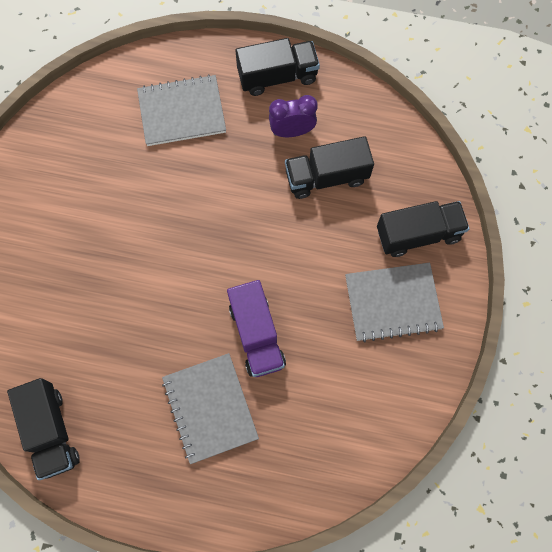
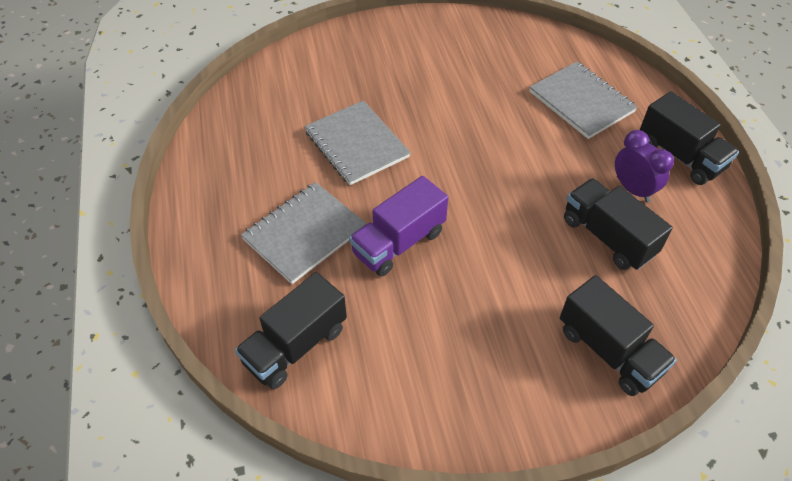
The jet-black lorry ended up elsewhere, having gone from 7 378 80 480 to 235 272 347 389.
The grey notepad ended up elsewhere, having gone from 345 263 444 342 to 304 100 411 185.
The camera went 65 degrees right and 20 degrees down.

#### [Problem requirements]
Take from the listing every line in which the word "gone" appears.

#### [Output of the exercise]
The jet-black lorry ended up elsewhere, having gone from 7 378 80 480 to 235 272 347 389.
The grey notepad ended up elsewhere, having gone from 345 263 444 342 to 304 100 411 185.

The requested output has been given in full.